**Collected material:**

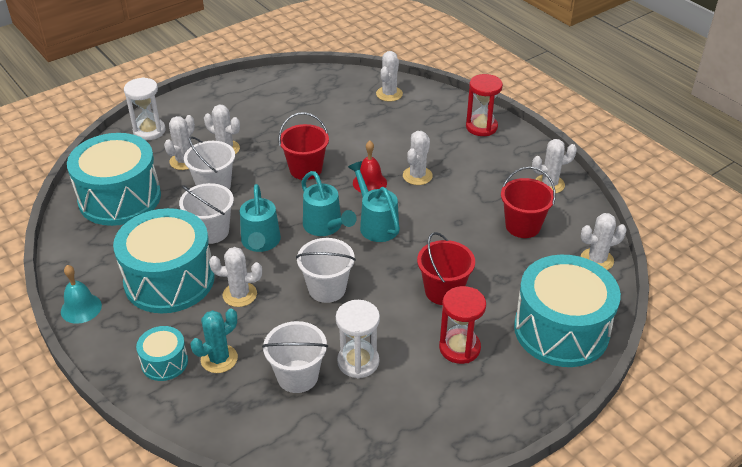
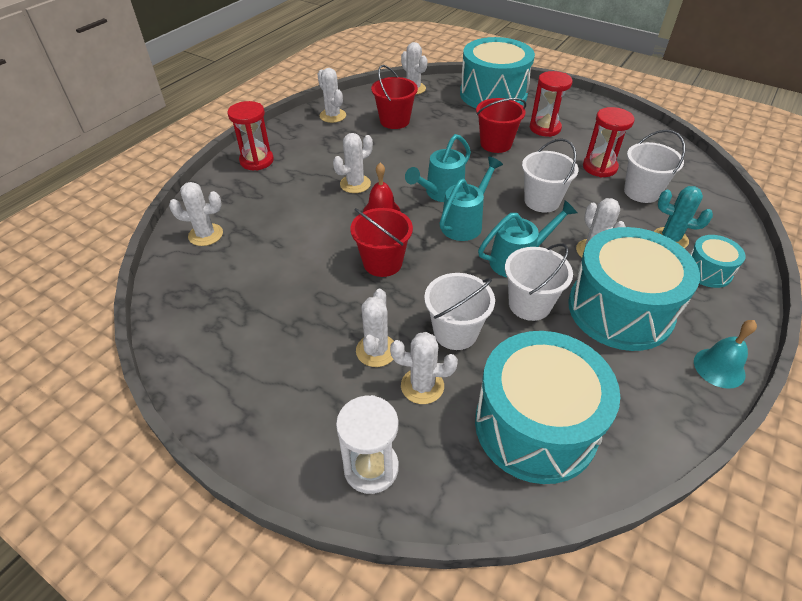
camera: 110 degrees left, 5 degrees up
(358, 362) = (599, 167): white hourglass -> red hourglass
(417, 176) = (355, 184): white cactus -> white cactus turned 45 degrees counterclockwise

**Task instructions:** Your reply must consist solely of the number of lines in the data that contain the word "degrees".

**Output below:** 2